> **Task goal**
Print the data that follows word for word, leaving out any picture.

========================================

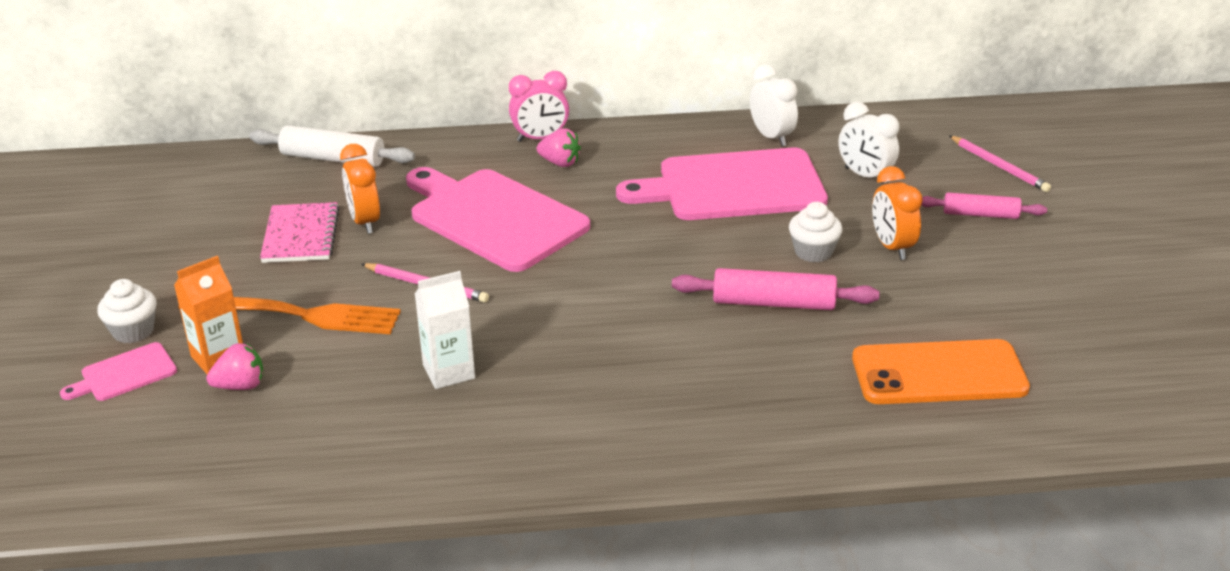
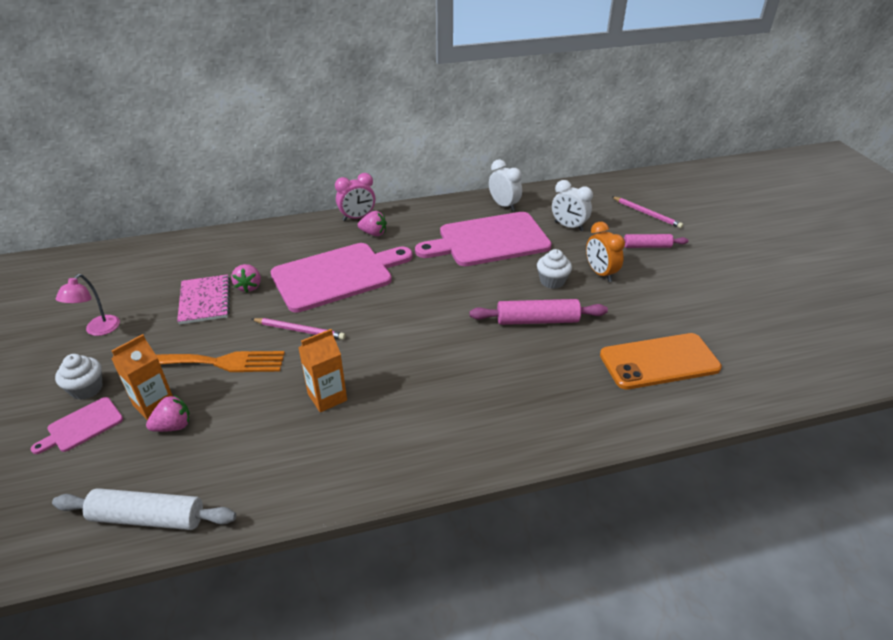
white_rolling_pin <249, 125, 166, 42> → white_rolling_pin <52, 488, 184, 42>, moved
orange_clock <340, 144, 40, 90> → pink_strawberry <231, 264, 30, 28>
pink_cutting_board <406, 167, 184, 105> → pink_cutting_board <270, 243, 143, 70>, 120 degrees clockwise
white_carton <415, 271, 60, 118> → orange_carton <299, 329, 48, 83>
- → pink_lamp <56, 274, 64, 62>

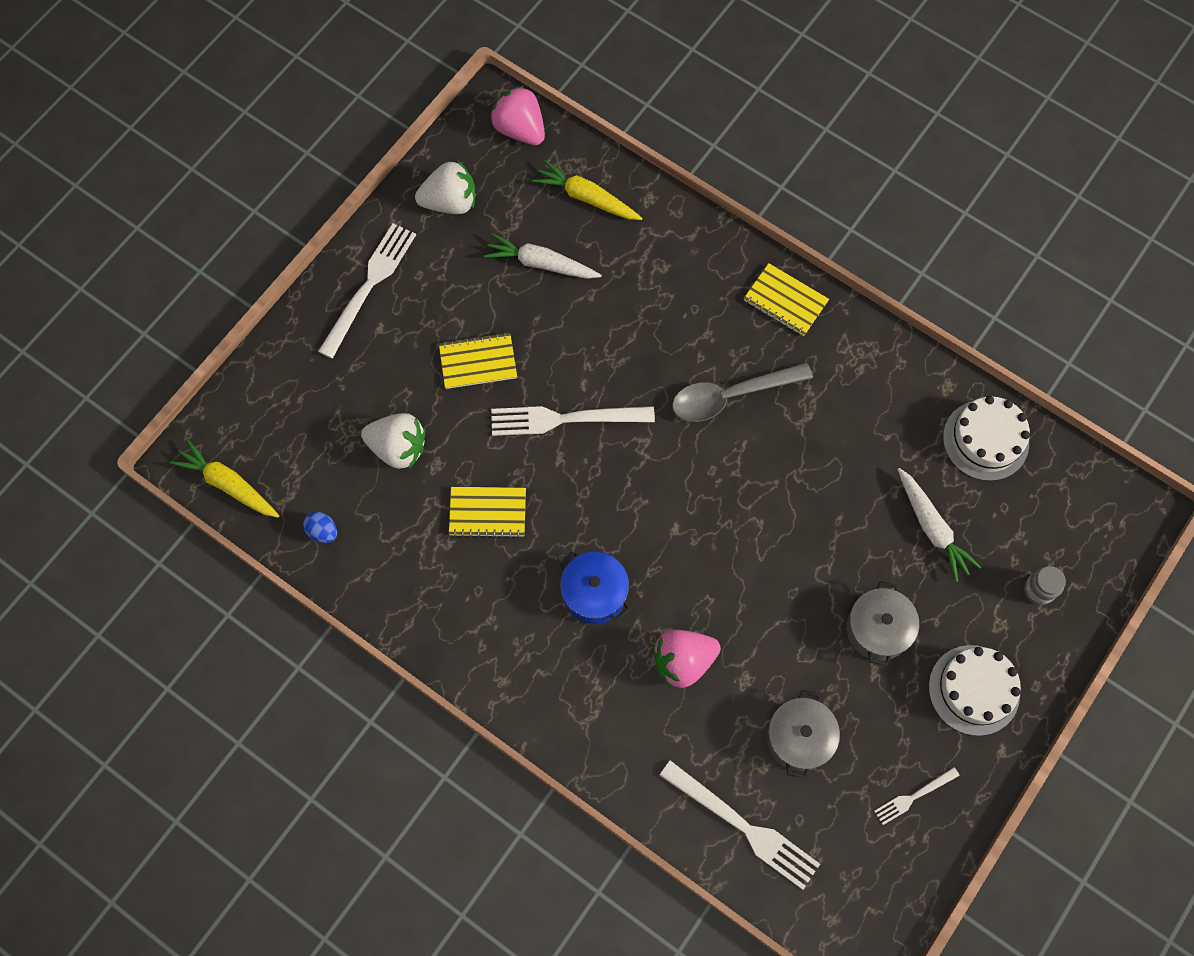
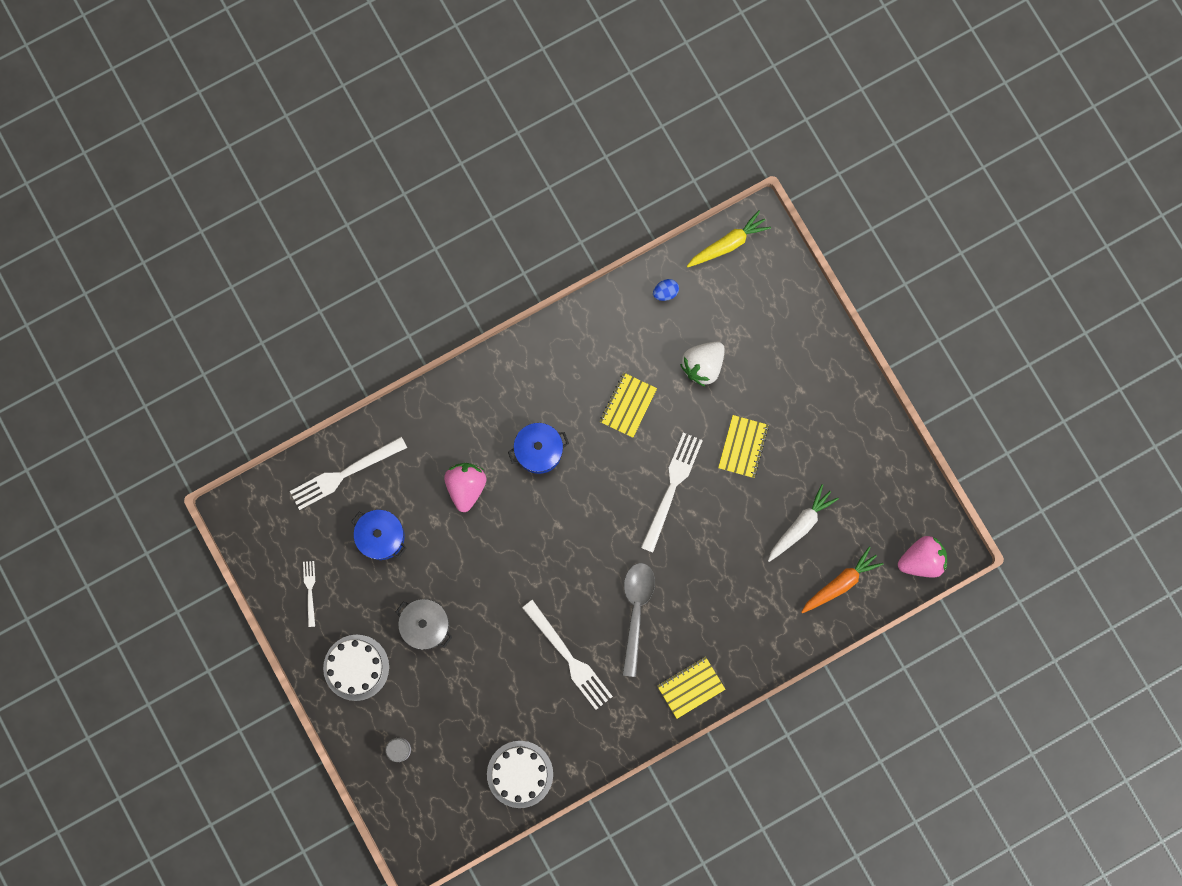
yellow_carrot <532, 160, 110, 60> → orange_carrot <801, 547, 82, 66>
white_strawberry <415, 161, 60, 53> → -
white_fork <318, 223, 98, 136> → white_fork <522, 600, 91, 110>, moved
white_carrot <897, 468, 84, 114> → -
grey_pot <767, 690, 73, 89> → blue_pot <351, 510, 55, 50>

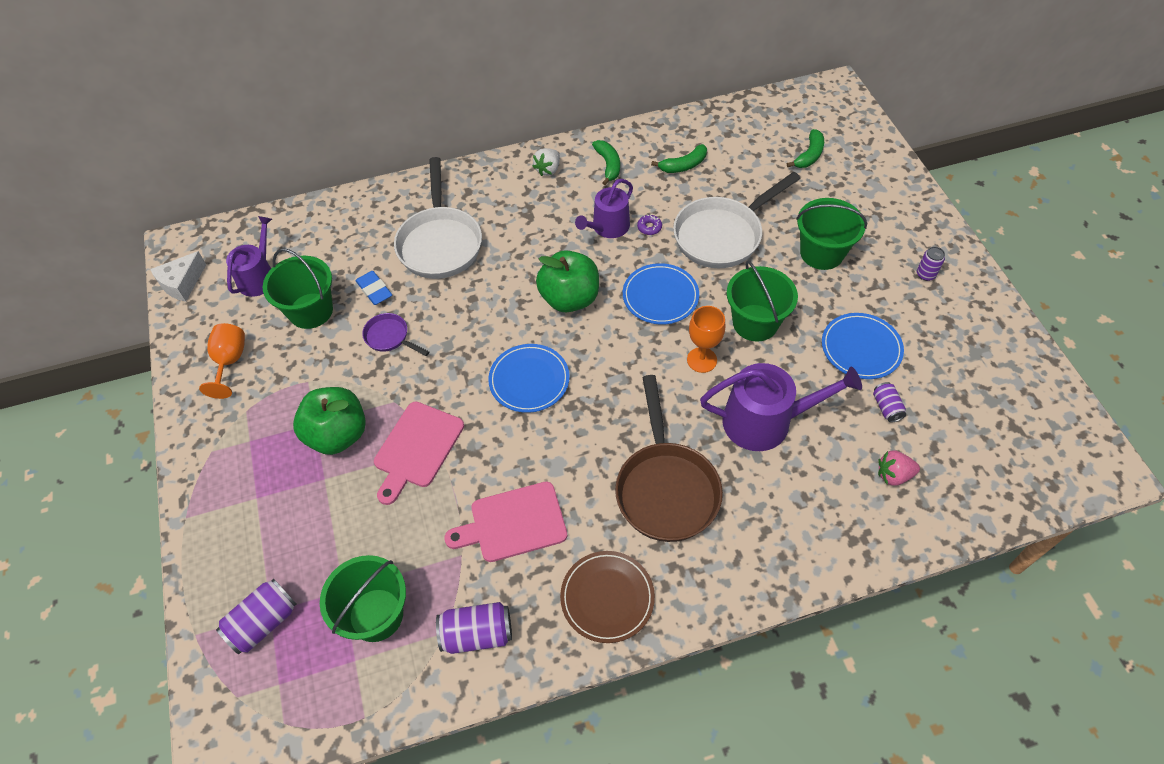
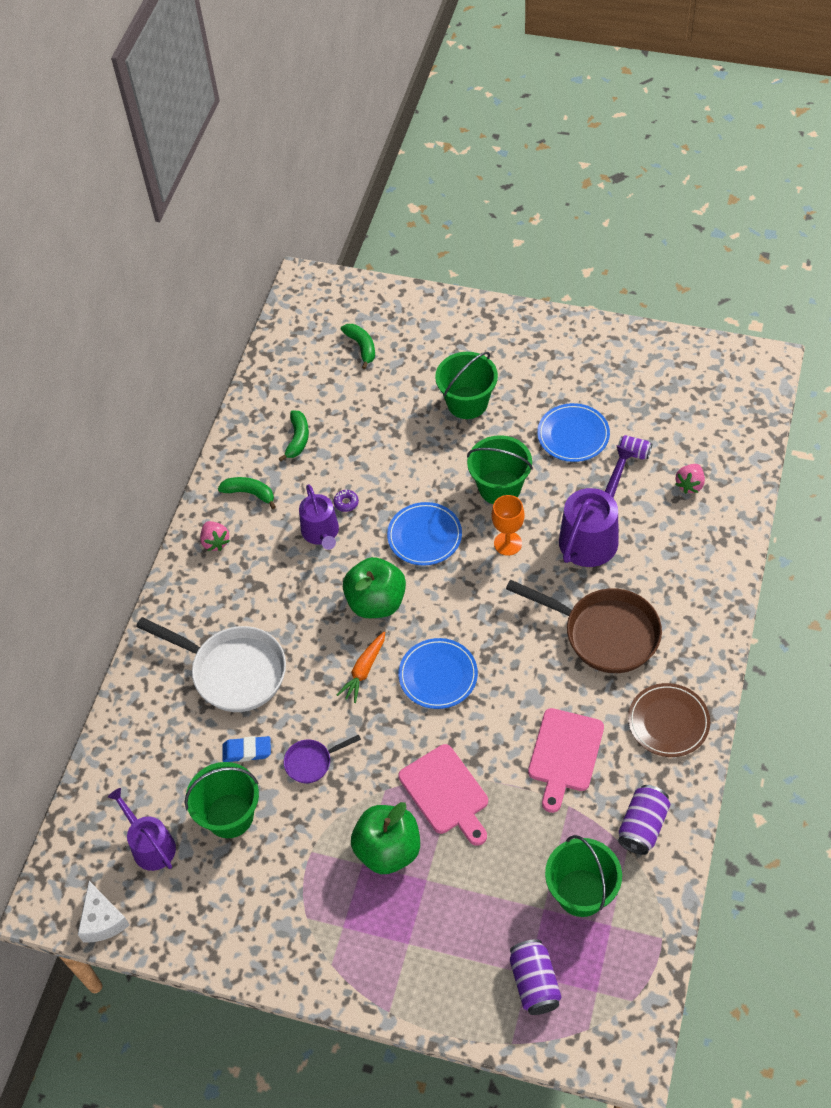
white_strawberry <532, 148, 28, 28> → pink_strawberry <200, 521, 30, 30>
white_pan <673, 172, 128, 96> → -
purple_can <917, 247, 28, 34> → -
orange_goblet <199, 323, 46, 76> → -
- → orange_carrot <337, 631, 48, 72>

========================================

> **Written response**
white_rolling_pin <249, 125, 166, 42> → white_rolling_pin <52, 488, 184, 42>, moved
orange_clock <340, 144, 40, 90> → pink_strawberry <231, 264, 30, 28>
pink_cutting_board <406, 167, 184, 105> → pink_cutting_board <270, 243, 143, 70>, 120 degrees clockwise
white_carton <415, 271, 60, 118> → orange_carton <299, 329, 48, 83>
- → pink_lamp <56, 274, 64, 62>

yellow_carrot <532, 160, 110, 60> → orange_carrot <801, 547, 82, 66>
white_strawberry <415, 161, 60, 53> → -
white_fork <318, 223, 98, 136> → white_fork <522, 600, 91, 110>, moved
white_carrot <897, 468, 84, 114> → -
grey_pot <767, 690, 73, 89> → blue_pot <351, 510, 55, 50>

white_strawberry <532, 148, 28, 28> → pink_strawberry <200, 521, 30, 30>
white_pan <673, 172, 128, 96> → -
purple_can <917, 247, 28, 34> → -
orange_goblet <199, 323, 46, 76> → -
- → orange_carrot <337, 631, 48, 72>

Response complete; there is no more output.